START Information supplied

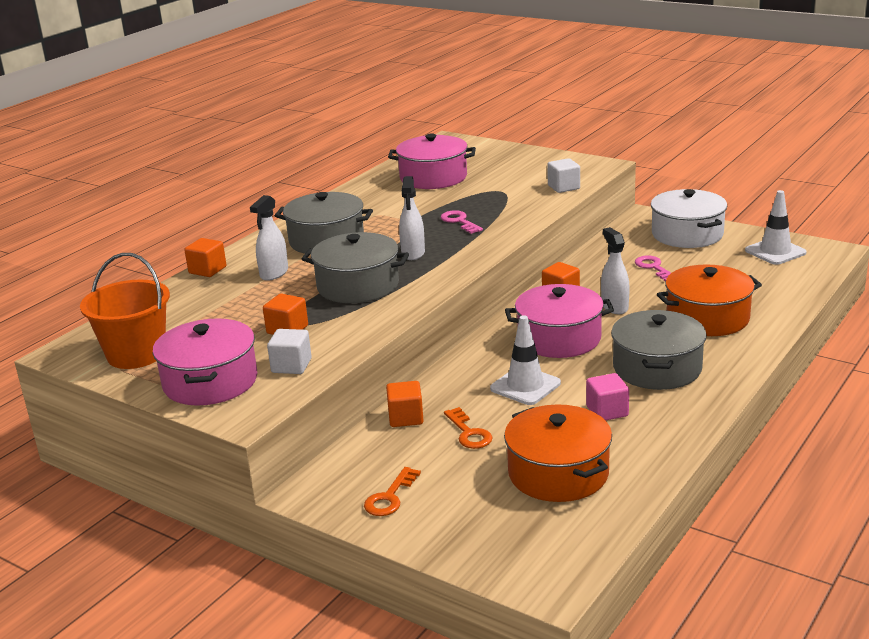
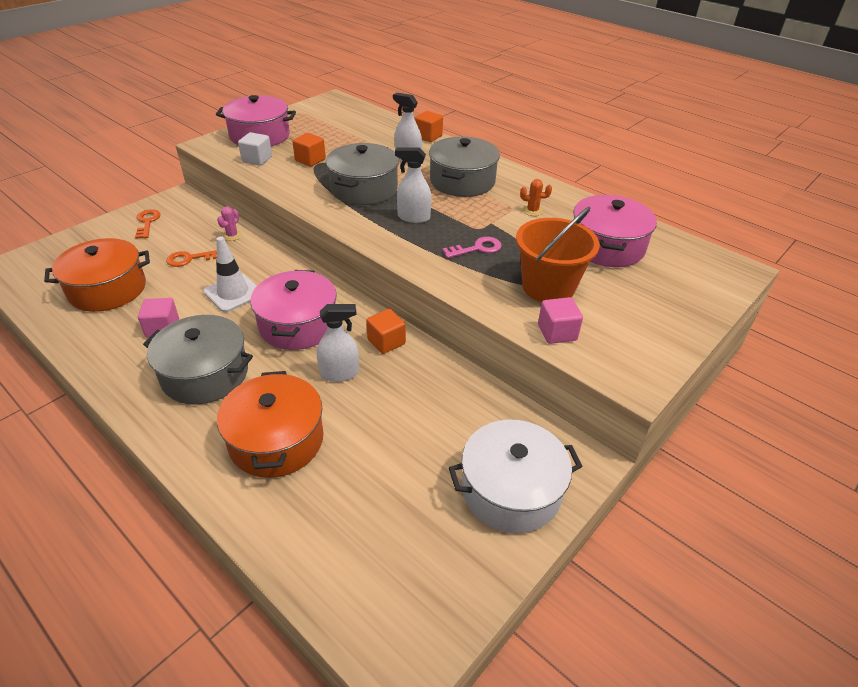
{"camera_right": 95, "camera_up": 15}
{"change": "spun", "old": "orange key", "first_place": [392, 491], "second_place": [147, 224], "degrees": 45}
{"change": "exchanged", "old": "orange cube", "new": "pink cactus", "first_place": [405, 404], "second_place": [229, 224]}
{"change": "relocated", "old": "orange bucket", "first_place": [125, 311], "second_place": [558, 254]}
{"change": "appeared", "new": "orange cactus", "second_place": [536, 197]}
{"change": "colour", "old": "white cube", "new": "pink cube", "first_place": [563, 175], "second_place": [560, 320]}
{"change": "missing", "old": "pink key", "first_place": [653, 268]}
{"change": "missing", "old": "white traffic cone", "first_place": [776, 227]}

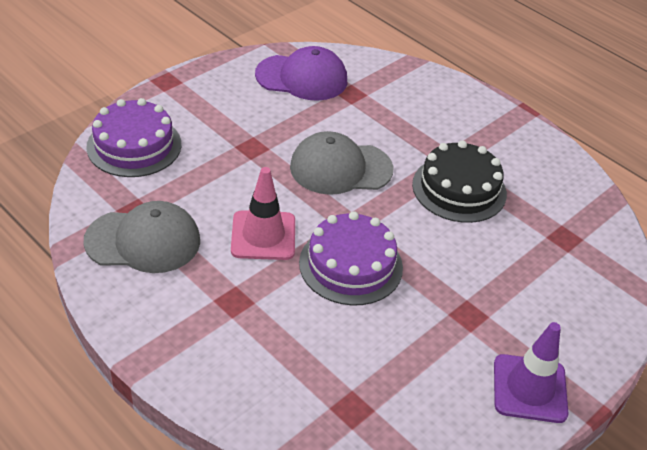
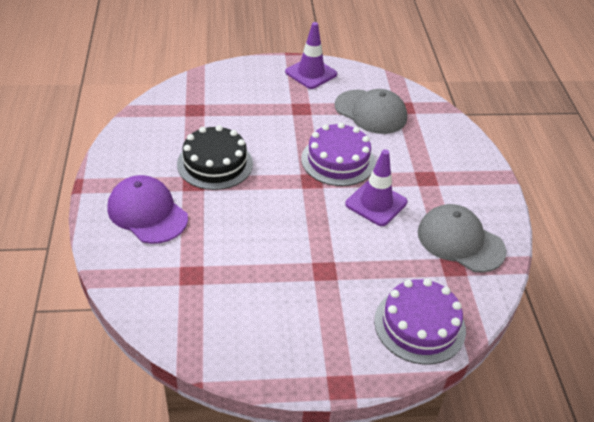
{"camera_right": -140, "camera_up": 0}
{"change": "relocated", "old": "purple cap", "first_place": [301, 73], "second_place": [147, 209]}
{"change": "relocated", "old": "grey cap", "first_place": [341, 163], "second_place": [371, 111]}
{"change": "colour", "old": "pink traffic cone", "new": "purple traffic cone", "first_place": [263, 213], "second_place": [376, 187]}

END Information supplied

* Task description *
Repeat the entries exactly and keep the pictures out of the copy.

* Result of this exercise *
{"camera_right": 95, "camera_up": 15}
{"change": "spun", "old": "orange key", "first_place": [392, 491], "second_place": [147, 224], "degrees": 45}
{"change": "exchanged", "old": "orange cube", "new": "pink cactus", "first_place": [405, 404], "second_place": [229, 224]}
{"change": "relocated", "old": "orange bucket", "first_place": [125, 311], "second_place": [558, 254]}
{"change": "appeared", "new": "orange cactus", "second_place": [536, 197]}
{"change": "colour", "old": "white cube", "new": "pink cube", "first_place": [563, 175], "second_place": [560, 320]}
{"change": "missing", "old": "pink key", "first_place": [653, 268]}
{"change": "missing", "old": "white traffic cone", "first_place": [776, 227]}

{"camera_right": -140, "camera_up": 0}
{"change": "relocated", "old": "purple cap", "first_place": [301, 73], "second_place": [147, 209]}
{"change": "relocated", "old": "grey cap", "first_place": [341, 163], "second_place": [371, 111]}
{"change": "colour", "old": "pink traffic cone", "new": "purple traffic cone", "first_place": [263, 213], "second_place": [376, 187]}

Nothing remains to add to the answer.